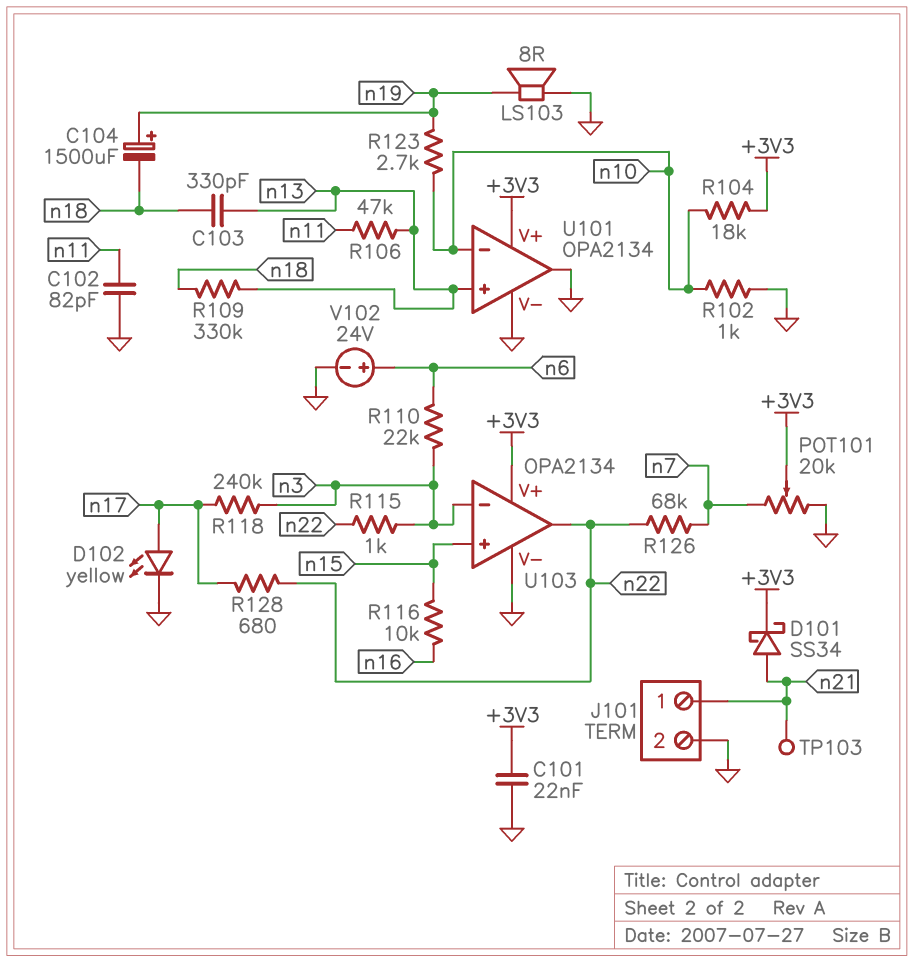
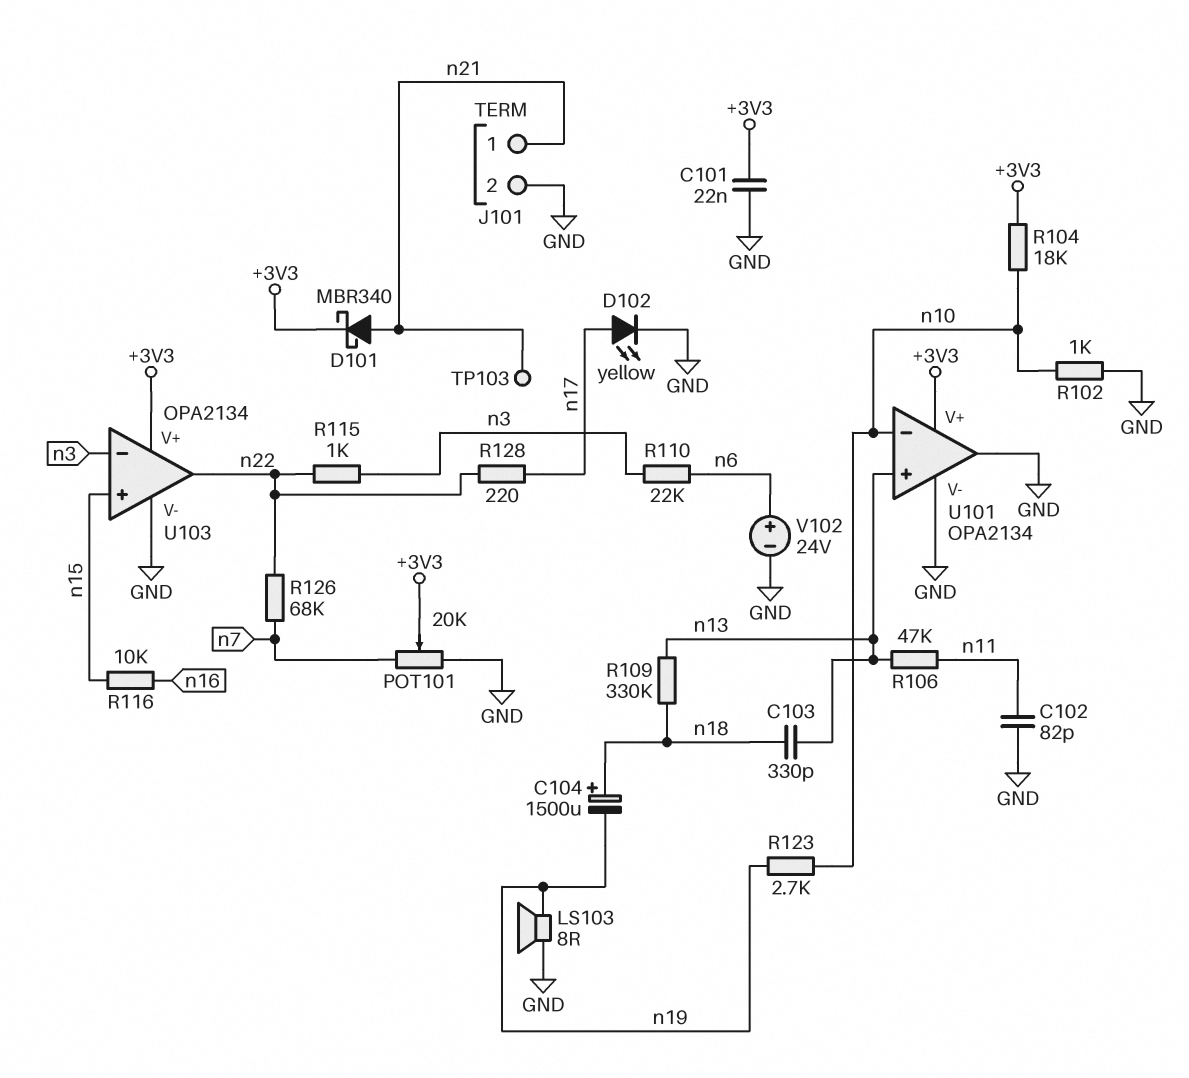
C104: 1500uF (plus n19, minus n18) -> 1500uF (plus n18, minus n19)
D101: schottky SS34 (A n21, K +3V3) -> schottky MBR340 (A n21, K +3V3)
R118: 240k (n3, n17) -> none
R128: 680 (n17, n22) -> 220 (n17, n22)

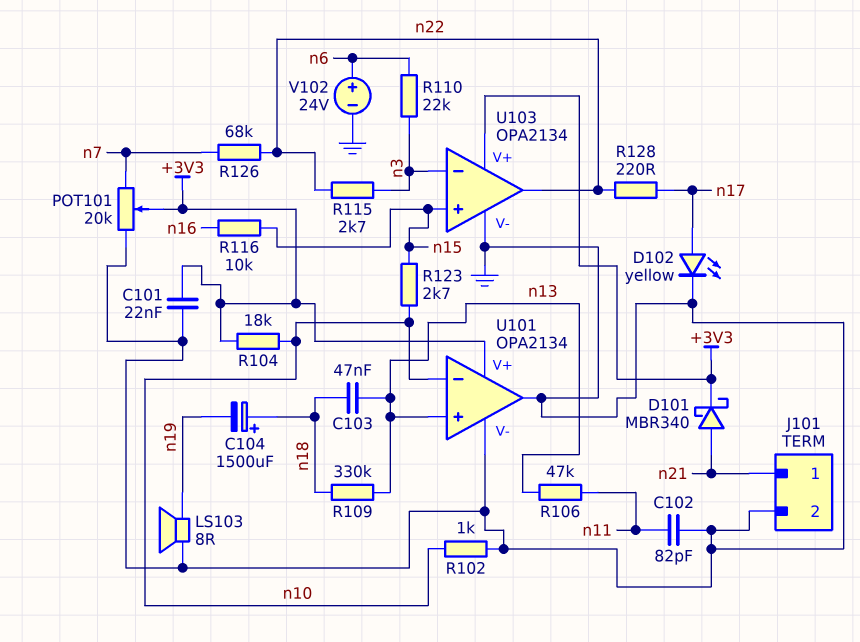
C103: 330pF (n13, n18) -> 47nF (n13, n18)
R115: 1k (n3, n22) -> 2.7k (n3, n22)
R123: 2.7k (n10, n19) -> 2.7k (n10, n15)
TP103: test point (n21) -> none

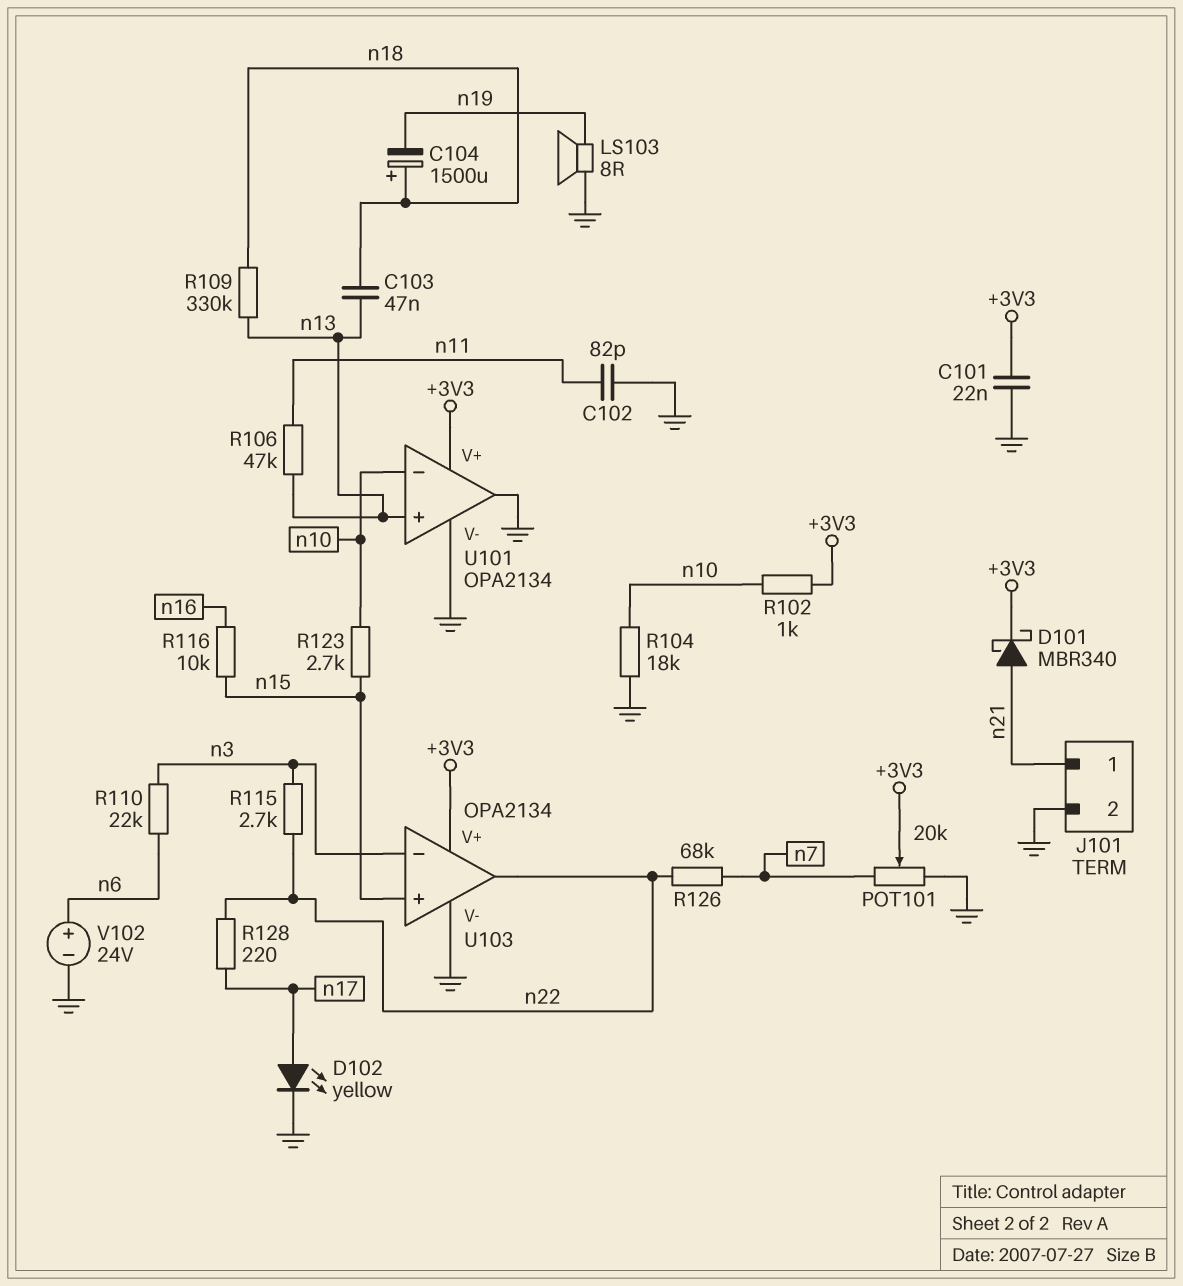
R102: 1k (GND, n10) -> 1k (+3V3, n10)
R104: 18k (+3V3, n10) -> 18k (GND, n10)

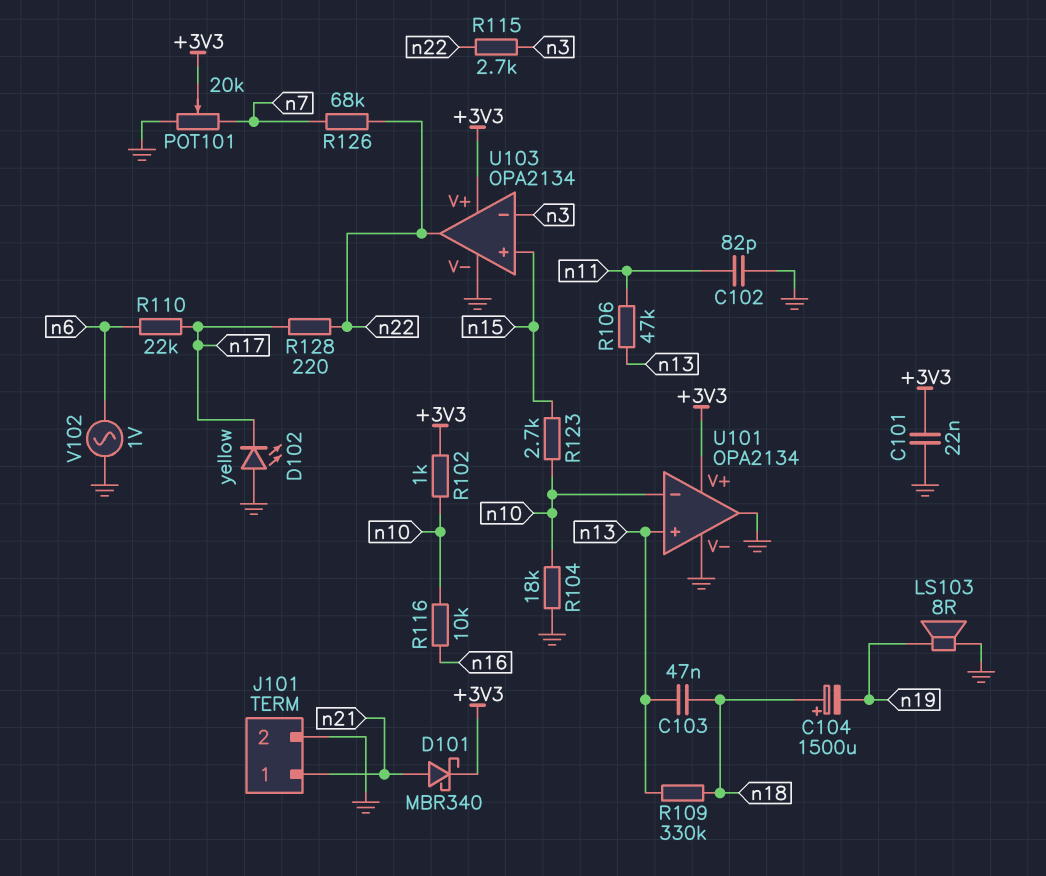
D102: LED yellow (A n17, K GND) -> LED yellow (A GND, K n17)
R110: 22k (n3, n6) -> 22k (n6, n17)
R116: 10k (n15, n16) -> 10k (n10, n16)
V102: 24V (plus n6, minus GND) -> AC 1V (GND, n6)

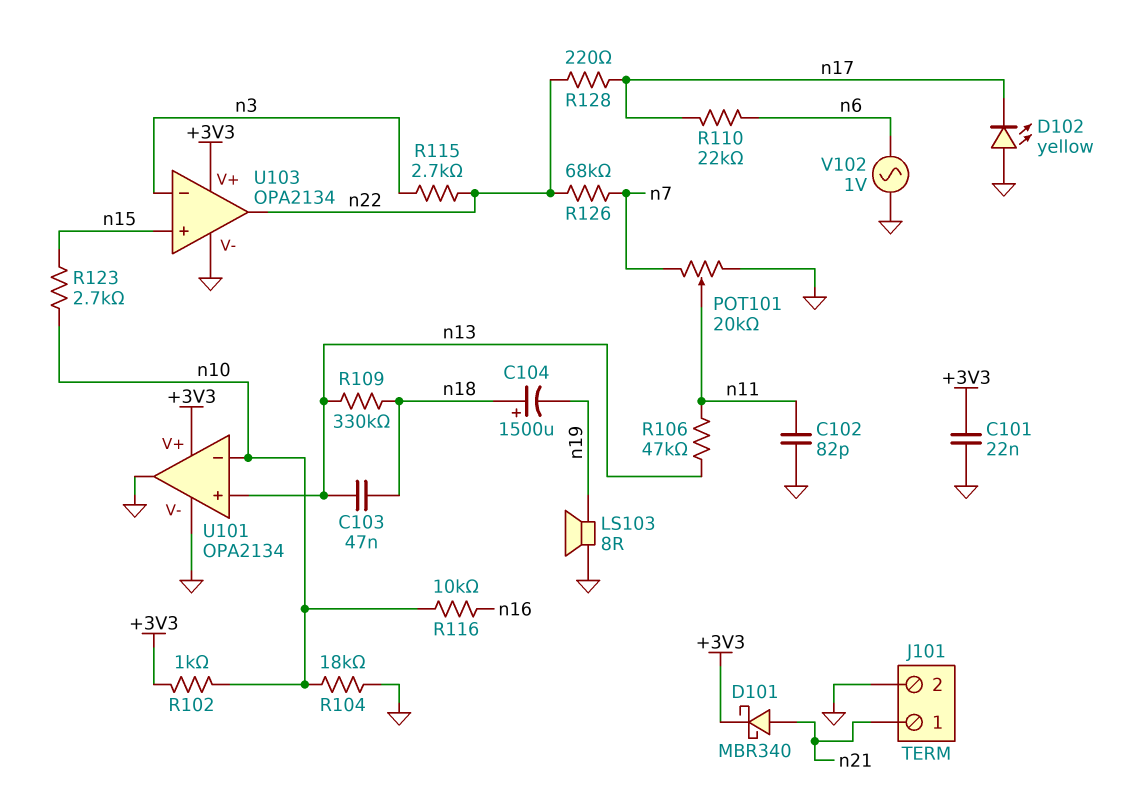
POT101: 20k (GND, n7, wiper +3V3) -> 20k (GND, n7, wiper n11)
══════
• WHAT TO PRODUCE: Output all of the entries once more, word for word, with the images removed.

• YOUR SOLUTION:
C104: 1500uF (plus n19, minus n18) -> 1500uF (plus n18, minus n19)
D101: schottky SS34 (A n21, K +3V3) -> schottky MBR340 (A n21, K +3V3)
R118: 240k (n3, n17) -> none
R128: 680 (n17, n22) -> 220 (n17, n22)

C103: 330pF (n13, n18) -> 47nF (n13, n18)
R115: 1k (n3, n22) -> 2.7k (n3, n22)
R123: 2.7k (n10, n19) -> 2.7k (n10, n15)
TP103: test point (n21) -> none

R102: 1k (GND, n10) -> 1k (+3V3, n10)
R104: 18k (+3V3, n10) -> 18k (GND, n10)

D102: LED yellow (A n17, K GND) -> LED yellow (A GND, K n17)
R110: 22k (n3, n6) -> 22k (n6, n17)
R116: 10k (n15, n16) -> 10k (n10, n16)
V102: 24V (plus n6, minus GND) -> AC 1V (GND, n6)

POT101: 20k (GND, n7, wiper +3V3) -> 20k (GND, n7, wiper n11)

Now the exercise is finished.